● PROBLEM DETAILS:
Would you repeat each of the lines below exactly?

++++

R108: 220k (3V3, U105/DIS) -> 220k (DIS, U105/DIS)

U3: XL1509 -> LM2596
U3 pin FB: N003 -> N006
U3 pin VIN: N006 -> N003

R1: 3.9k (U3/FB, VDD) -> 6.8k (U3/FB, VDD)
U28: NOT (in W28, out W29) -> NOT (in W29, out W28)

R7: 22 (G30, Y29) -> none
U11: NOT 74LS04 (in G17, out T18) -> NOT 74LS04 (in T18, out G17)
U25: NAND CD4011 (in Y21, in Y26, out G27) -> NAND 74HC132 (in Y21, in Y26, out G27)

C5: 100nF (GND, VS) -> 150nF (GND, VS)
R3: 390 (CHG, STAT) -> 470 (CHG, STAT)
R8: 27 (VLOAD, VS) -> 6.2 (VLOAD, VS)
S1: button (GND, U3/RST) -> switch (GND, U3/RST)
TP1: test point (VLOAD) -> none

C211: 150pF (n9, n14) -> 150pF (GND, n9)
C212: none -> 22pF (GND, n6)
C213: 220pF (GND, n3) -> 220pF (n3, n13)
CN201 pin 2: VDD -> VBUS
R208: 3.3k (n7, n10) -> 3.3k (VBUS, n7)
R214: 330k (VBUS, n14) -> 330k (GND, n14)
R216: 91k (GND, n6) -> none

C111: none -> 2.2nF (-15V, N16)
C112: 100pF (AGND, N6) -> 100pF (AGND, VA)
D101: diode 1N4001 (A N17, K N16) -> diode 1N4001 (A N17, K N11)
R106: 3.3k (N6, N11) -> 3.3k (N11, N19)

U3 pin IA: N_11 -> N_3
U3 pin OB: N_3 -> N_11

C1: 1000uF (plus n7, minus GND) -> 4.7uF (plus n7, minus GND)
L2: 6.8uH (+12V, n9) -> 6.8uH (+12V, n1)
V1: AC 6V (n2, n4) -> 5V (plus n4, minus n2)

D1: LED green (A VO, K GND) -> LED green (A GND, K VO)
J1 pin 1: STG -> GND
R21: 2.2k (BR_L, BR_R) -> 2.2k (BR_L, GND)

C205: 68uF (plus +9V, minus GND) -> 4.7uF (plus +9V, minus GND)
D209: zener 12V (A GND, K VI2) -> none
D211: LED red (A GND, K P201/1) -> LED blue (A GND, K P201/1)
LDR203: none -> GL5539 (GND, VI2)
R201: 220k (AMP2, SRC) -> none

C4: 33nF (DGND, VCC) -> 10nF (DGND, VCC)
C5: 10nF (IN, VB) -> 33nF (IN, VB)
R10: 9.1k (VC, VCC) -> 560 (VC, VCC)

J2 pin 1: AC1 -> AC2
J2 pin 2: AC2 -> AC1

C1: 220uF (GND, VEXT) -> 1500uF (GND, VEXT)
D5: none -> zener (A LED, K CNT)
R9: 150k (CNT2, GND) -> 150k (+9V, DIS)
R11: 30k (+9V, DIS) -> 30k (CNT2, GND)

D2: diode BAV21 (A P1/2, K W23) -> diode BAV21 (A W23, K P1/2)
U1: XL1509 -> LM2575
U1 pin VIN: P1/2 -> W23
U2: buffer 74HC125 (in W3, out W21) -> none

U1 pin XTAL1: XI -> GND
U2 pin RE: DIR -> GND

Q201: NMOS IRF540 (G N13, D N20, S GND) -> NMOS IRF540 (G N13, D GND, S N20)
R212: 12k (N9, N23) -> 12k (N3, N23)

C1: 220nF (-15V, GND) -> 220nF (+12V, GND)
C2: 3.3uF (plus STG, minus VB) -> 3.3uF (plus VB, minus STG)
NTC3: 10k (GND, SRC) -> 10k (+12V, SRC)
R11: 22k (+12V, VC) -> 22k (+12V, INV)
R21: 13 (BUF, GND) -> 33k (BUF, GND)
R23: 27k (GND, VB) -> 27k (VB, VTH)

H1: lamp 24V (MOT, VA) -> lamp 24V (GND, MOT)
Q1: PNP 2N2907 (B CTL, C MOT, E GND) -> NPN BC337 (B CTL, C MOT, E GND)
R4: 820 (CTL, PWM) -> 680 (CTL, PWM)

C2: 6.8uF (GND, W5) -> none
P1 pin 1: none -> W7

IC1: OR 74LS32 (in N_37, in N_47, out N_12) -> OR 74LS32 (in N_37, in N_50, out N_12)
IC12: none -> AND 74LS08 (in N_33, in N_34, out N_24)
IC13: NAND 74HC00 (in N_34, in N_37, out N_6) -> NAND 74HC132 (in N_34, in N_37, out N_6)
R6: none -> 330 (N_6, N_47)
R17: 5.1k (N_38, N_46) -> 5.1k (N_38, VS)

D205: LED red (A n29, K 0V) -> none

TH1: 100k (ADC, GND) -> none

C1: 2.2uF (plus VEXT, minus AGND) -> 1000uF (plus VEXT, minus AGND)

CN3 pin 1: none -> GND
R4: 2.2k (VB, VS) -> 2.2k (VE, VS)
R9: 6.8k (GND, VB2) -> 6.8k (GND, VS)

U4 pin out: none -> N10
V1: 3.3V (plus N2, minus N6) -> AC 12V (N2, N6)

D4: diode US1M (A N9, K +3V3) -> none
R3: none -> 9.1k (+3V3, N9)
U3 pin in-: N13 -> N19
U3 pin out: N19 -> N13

++++

● SOLUTION FOR THIS PROBLEM:
R108: 220k (3V3, U105/DIS) -> 220k (DIS, U105/DIS)

U3: XL1509 -> LM2596
U3 pin FB: N003 -> N006
U3 pin VIN: N006 -> N003

R1: 3.9k (U3/FB, VDD) -> 6.8k (U3/FB, VDD)
U28: NOT (in W28, out W29) -> NOT (in W29, out W28)

R7: 22 (G30, Y29) -> none
U11: NOT 74LS04 (in G17, out T18) -> NOT 74LS04 (in T18, out G17)
U25: NAND CD4011 (in Y21, in Y26, out G27) -> NAND 74HC132 (in Y21, in Y26, out G27)

C5: 100nF (GND, VS) -> 150nF (GND, VS)
R3: 390 (CHG, STAT) -> 470 (CHG, STAT)
R8: 27 (VLOAD, VS) -> 6.2 (VLOAD, VS)
S1: button (GND, U3/RST) -> switch (GND, U3/RST)
TP1: test point (VLOAD) -> none

C211: 150pF (n9, n14) -> 150pF (GND, n9)
C212: none -> 22pF (GND, n6)
C213: 220pF (GND, n3) -> 220pF (n3, n13)
CN201 pin 2: VDD -> VBUS
R208: 3.3k (n7, n10) -> 3.3k (VBUS, n7)
R214: 330k (VBUS, n14) -> 330k (GND, n14)
R216: 91k (GND, n6) -> none

C111: none -> 2.2nF (-15V, N16)
C112: 100pF (AGND, N6) -> 100pF (AGND, VA)
D101: diode 1N4001 (A N17, K N16) -> diode 1N4001 (A N17, K N11)
R106: 3.3k (N6, N11) -> 3.3k (N11, N19)

U3 pin IA: N_11 -> N_3
U3 pin OB: N_3 -> N_11

C1: 1000uF (plus n7, minus GND) -> 4.7uF (plus n7, minus GND)
L2: 6.8uH (+12V, n9) -> 6.8uH (+12V, n1)
V1: AC 6V (n2, n4) -> 5V (plus n4, minus n2)

D1: LED green (A VO, K GND) -> LED green (A GND, K VO)
J1 pin 1: STG -> GND
R21: 2.2k (BR_L, BR_R) -> 2.2k (BR_L, GND)

C205: 68uF (plus +9V, minus GND) -> 4.7uF (plus +9V, minus GND)
D209: zener 12V (A GND, K VI2) -> none
D211: LED red (A GND, K P201/1) -> LED blue (A GND, K P201/1)
LDR203: none -> GL5539 (GND, VI2)
R201: 220k (AMP2, SRC) -> none

C4: 33nF (DGND, VCC) -> 10nF (DGND, VCC)
C5: 10nF (IN, VB) -> 33nF (IN, VB)
R10: 9.1k (VC, VCC) -> 560 (VC, VCC)

J2 pin 1: AC1 -> AC2
J2 pin 2: AC2 -> AC1

C1: 220uF (GND, VEXT) -> 1500uF (GND, VEXT)
D5: none -> zener (A LED, K CNT)
R9: 150k (CNT2, GND) -> 150k (+9V, DIS)
R11: 30k (+9V, DIS) -> 30k (CNT2, GND)

D2: diode BAV21 (A P1/2, K W23) -> diode BAV21 (A W23, K P1/2)
U1: XL1509 -> LM2575
U1 pin VIN: P1/2 -> W23
U2: buffer 74HC125 (in W3, out W21) -> none

U1 pin XTAL1: XI -> GND
U2 pin RE: DIR -> GND

Q201: NMOS IRF540 (G N13, D N20, S GND) -> NMOS IRF540 (G N13, D GND, S N20)
R212: 12k (N9, N23) -> 12k (N3, N23)

C1: 220nF (-15V, GND) -> 220nF (+12V, GND)
C2: 3.3uF (plus STG, minus VB) -> 3.3uF (plus VB, minus STG)
NTC3: 10k (GND, SRC) -> 10k (+12V, SRC)
R11: 22k (+12V, VC) -> 22k (+12V, INV)
R21: 13 (BUF, GND) -> 33k (BUF, GND)
R23: 27k (GND, VB) -> 27k (VB, VTH)

H1: lamp 24V (MOT, VA) -> lamp 24V (GND, MOT)
Q1: PNP 2N2907 (B CTL, C MOT, E GND) -> NPN BC337 (B CTL, C MOT, E GND)
R4: 820 (CTL, PWM) -> 680 (CTL, PWM)

C2: 6.8uF (GND, W5) -> none
P1 pin 1: none -> W7

IC1: OR 74LS32 (in N_37, in N_47, out N_12) -> OR 74LS32 (in N_37, in N_50, out N_12)
IC12: none -> AND 74LS08 (in N_33, in N_34, out N_24)
IC13: NAND 74HC00 (in N_34, in N_37, out N_6) -> NAND 74HC132 (in N_34, in N_37, out N_6)
R6: none -> 330 (N_6, N_47)
R17: 5.1k (N_38, N_46) -> 5.1k (N_38, VS)

D205: LED red (A n29, K 0V) -> none

TH1: 100k (ADC, GND) -> none

C1: 2.2uF (plus VEXT, minus AGND) -> 1000uF (plus VEXT, minus AGND)

CN3 pin 1: none -> GND
R4: 2.2k (VB, VS) -> 2.2k (VE, VS)
R9: 6.8k (GND, VB2) -> 6.8k (GND, VS)

U4 pin out: none -> N10
V1: 3.3V (plus N2, minus N6) -> AC 12V (N2, N6)

D4: diode US1M (A N9, K +3V3) -> none
R3: none -> 9.1k (+3V3, N9)
U3 pin in-: N13 -> N19
U3 pin out: N19 -> N13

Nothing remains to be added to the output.